AIM OF THE EXERCISE: Can you duplicate the lines below word for word, leaving out the pictures?

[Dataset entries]
▬▬▬

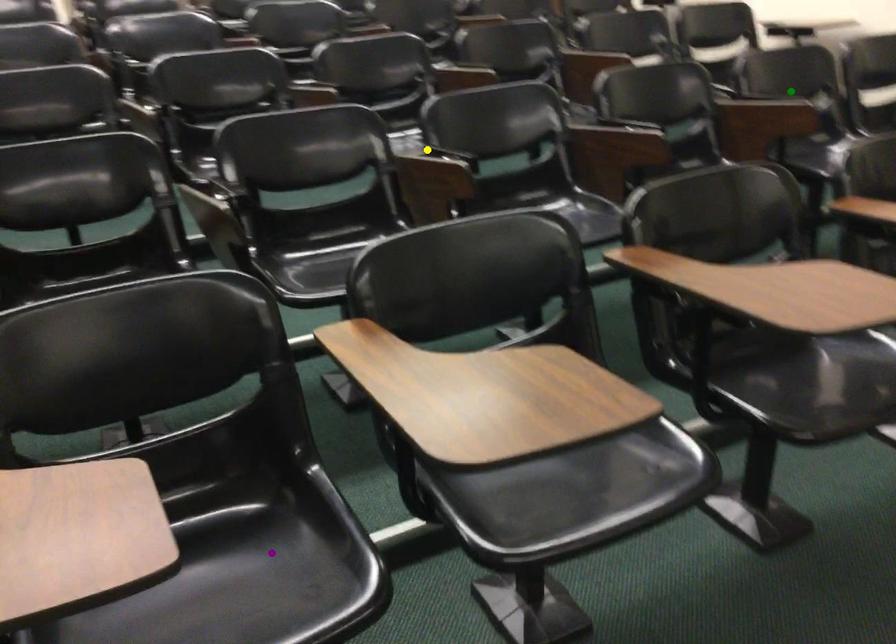
Order these from nearest to farthest:
A) purple point
B) green point
C) yellow point

purple point
yellow point
green point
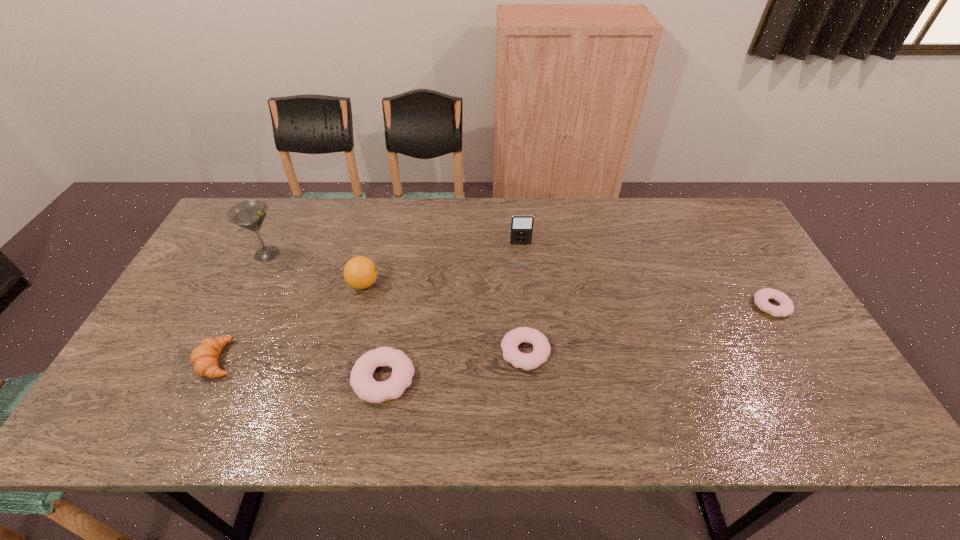
To ensure equal spacing by inserting another doughnut among them, please point out a vacant spot for this new doughnut. Please provide its 2D coordinates. Your answer should be formatted as a tuple, i.e. [(x, y)], where the tuple contains the x and y coordinates of a point satisfying the conditions above.

[(654, 328)]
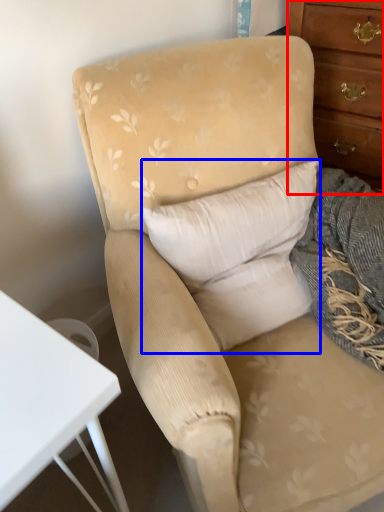
Question: Which of the following is the farthest to the observer, chest of drawers (highlighted by a red box) or pillow (highlighted by a blue box)?

Choices:
 (A) chest of drawers
 (B) pillow

Answer: (A)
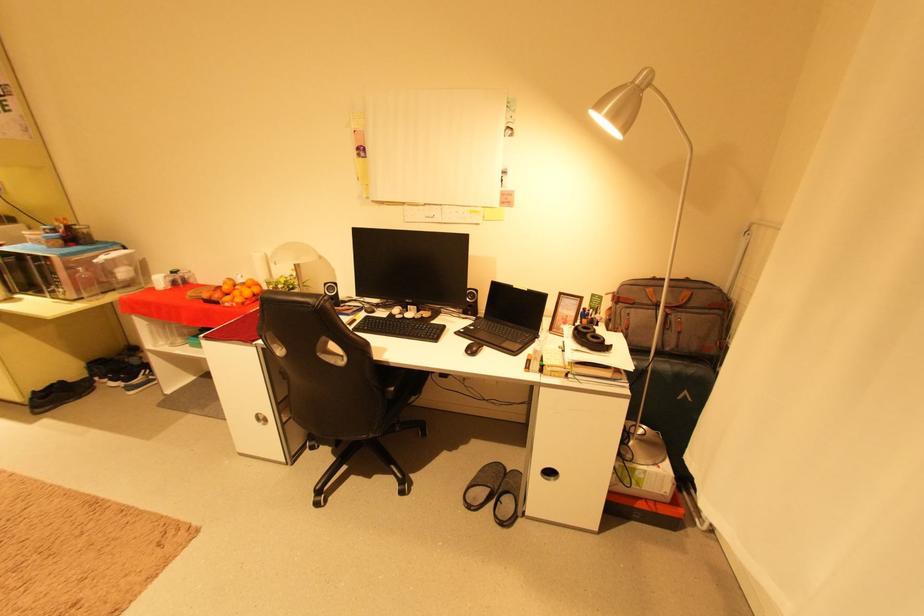
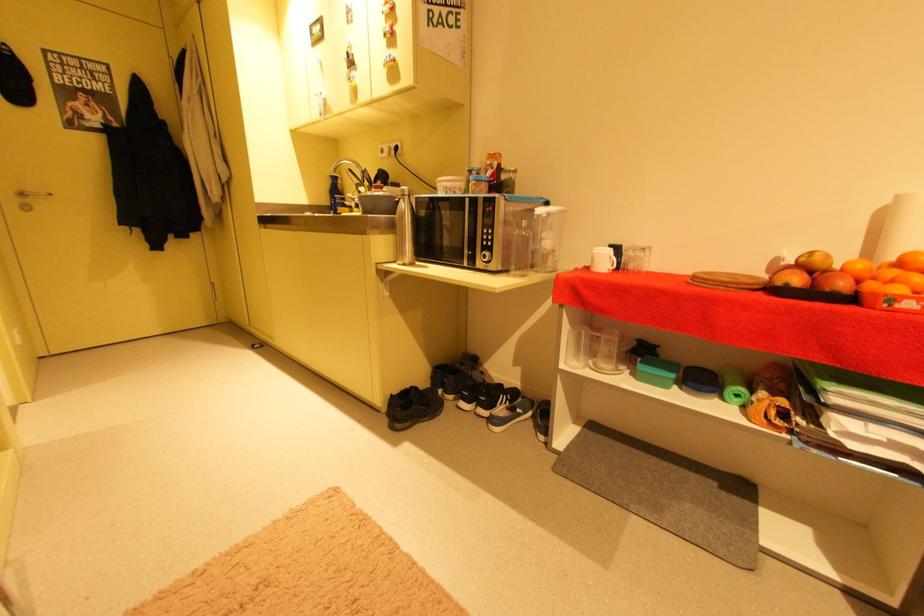
The images are taken continuously from a first-person perspective. In which direction are you moving?

The movement direction of the cameraman is left, forward.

▬▬▬

SOLUTION FOR THIS EXERCISE:
Order these from nearest to farthest:
A) purple point
B) green point
C) yellow point

purple point
yellow point
green point
To ensure equal spacing by inserting another doughnut among them, please point out a vacant spot for this new doughnut. Please provide its 2D coordinates. Your answer should be formatted as a tuple, i.e. [(x, y)], where the tuple contains the x and y coordinates of a point satisfying the conditions above.

[(654, 328)]
Question: Which of the following is the farthest to the observer, chest of drawers (highlighted by a red box) or pillow (highlighted by a blue box)?

Choices:
 (A) chest of drawers
 (B) pillow

Answer: (A)
The images are taken continuously from a first-person perspective. In which direction are you moving?

The movement direction of the cameraman is left, forward.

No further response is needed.